BEGIN Dataset excerpts

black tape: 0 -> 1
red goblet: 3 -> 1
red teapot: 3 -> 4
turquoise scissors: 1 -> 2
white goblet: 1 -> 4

END Dataset excerpts

**Exercise goal**: Repeat the data in its entirety, character for character.

**Response**:
black tape: 0 -> 1
red goblet: 3 -> 1
red teapot: 3 -> 4
turquoise scissors: 1 -> 2
white goblet: 1 -> 4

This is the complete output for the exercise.